Problem statement: Go through the entries below and print each one exactly, leaving out pictures.

Data under study:
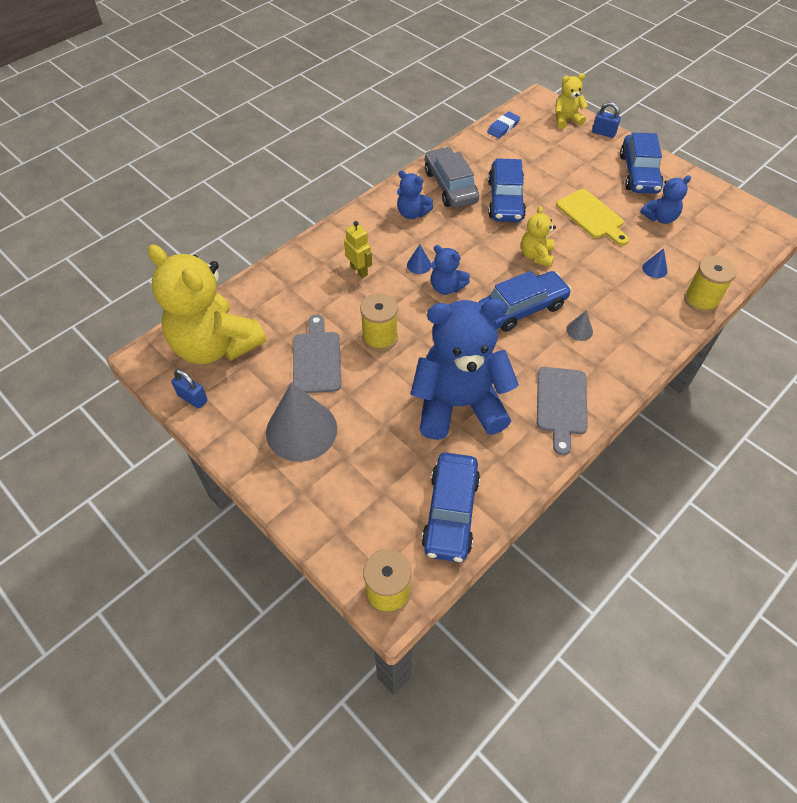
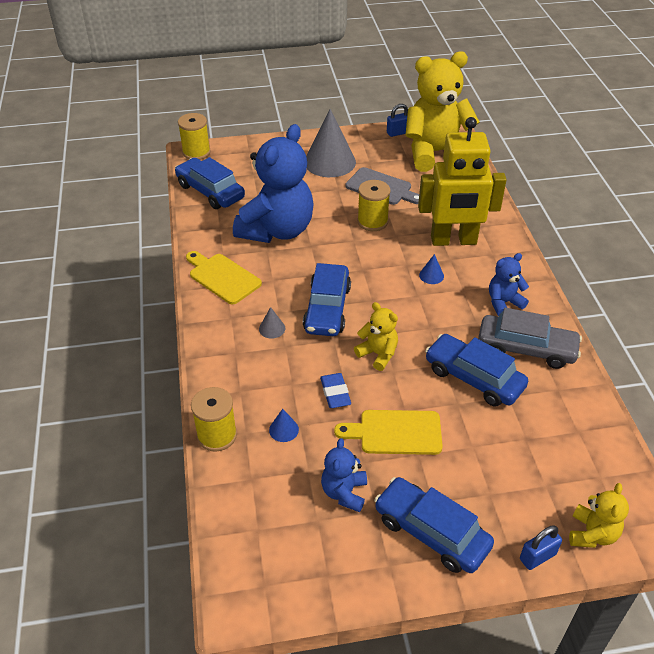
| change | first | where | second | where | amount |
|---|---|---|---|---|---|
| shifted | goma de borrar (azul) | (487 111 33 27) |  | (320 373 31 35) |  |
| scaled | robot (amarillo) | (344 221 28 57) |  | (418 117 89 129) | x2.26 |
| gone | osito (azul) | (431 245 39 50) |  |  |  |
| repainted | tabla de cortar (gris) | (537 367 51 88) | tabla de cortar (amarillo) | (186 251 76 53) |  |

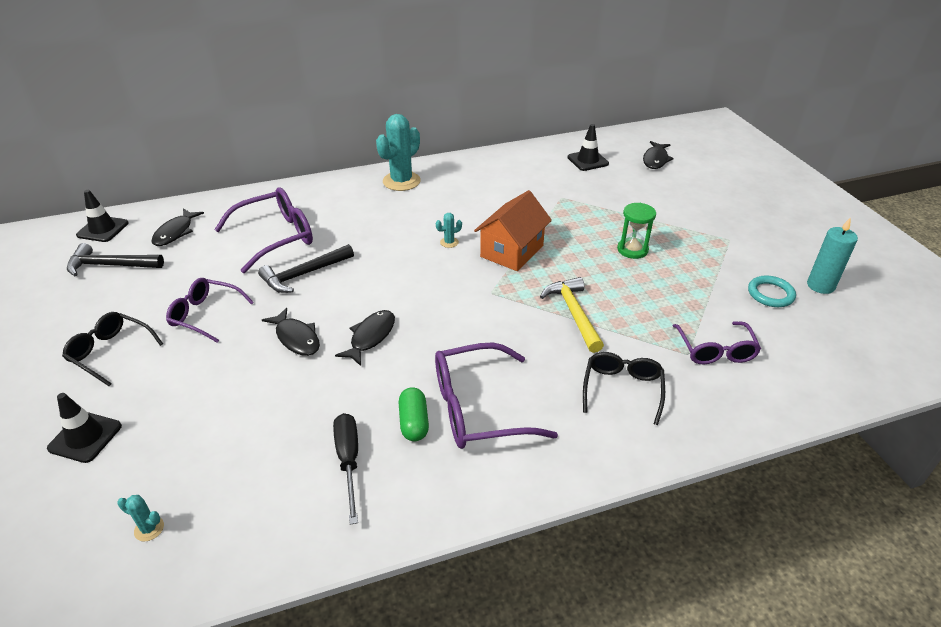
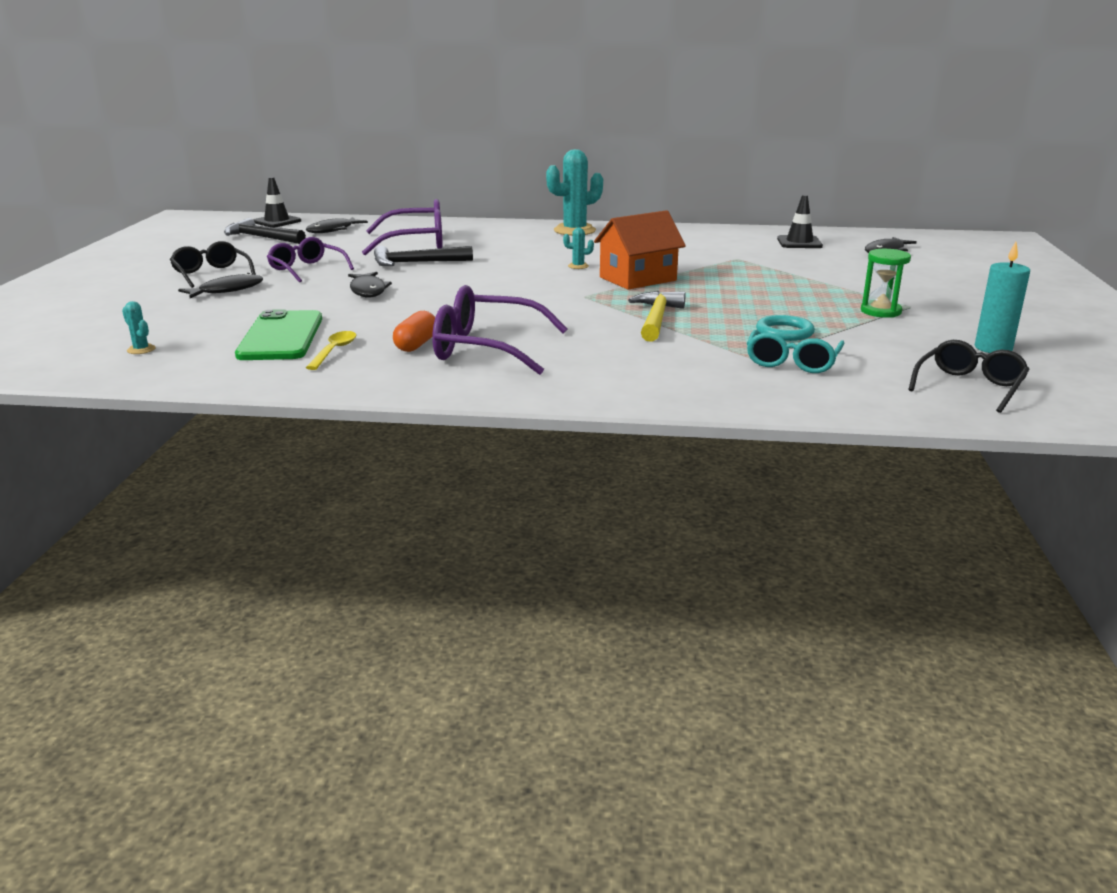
| change | first | where | second | where | amount |
|---|---|---|---|---|---|
| shifted | reloj de arena (verde) | (617 203 39 56) |  | (861 249 50 69) |  |
| shifted | anillo (turquesa) | (748 276 48 31) |  | (756 315 59 26) |  |
| shifted | pez (negro) | (335 310 60 56) |  | (178 273 85 25) |  |
| repainted | gafas (morado) | (673 321 88 43) | gafas (turquesa) | (747 330 97 43) |  |
| shifted | gafas (negro) | (583 352 82 73) |  | (908 340 121 73) |  |
| repainted | cápsula (verde) | (398 387 31 54) | cápsula (naranja) | (393 311 42 41) |  |
| gone | cono de tráfico (negro) | (47 393 75 70) |  |  |  |
| swapped | destornillador (negro) | (333 413 25 112) | cuchara (amarillo) | (306 331 50 39) |  |
| new |  |  | móvil (verde) | (235 309 87 51) |  |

Reply to the task:
| change | first | where | second | where | amount |
|---|---|---|---|---|---|
| shifted | goma de borrar (azul) | (487 111 33 27) |  | (320 373 31 35) |  |
| scaled | robot (amarillo) | (344 221 28 57) |  | (418 117 89 129) | x2.26 |
| gone | osito (azul) | (431 245 39 50) |  |  |  |
| repainted | tabla de cortar (gris) | (537 367 51 88) | tabla de cortar (amarillo) | (186 251 76 53) |  |

| change | first | where | second | where | amount |
|---|---|---|---|---|---|
| shifted | reloj de arena (verde) | (617 203 39 56) |  | (861 249 50 69) |  |
| shifted | anillo (turquesa) | (748 276 48 31) |  | (756 315 59 26) |  |
| shifted | pez (negro) | (335 310 60 56) |  | (178 273 85 25) |  |
| repainted | gafas (morado) | (673 321 88 43) | gafas (turquesa) | (747 330 97 43) |  |
| shifted | gafas (negro) | (583 352 82 73) |  | (908 340 121 73) |  |
| repainted | cápsula (verde) | (398 387 31 54) | cápsula (naranja) | (393 311 42 41) |  |
| gone | cono de tráfico (negro) | (47 393 75 70) |  |  |  |
| swapped | destornillador (negro) | (333 413 25 112) | cuchara (amarillo) | (306 331 50 39) |  |
| new |  |  | móvil (verde) | (235 309 87 51) |  |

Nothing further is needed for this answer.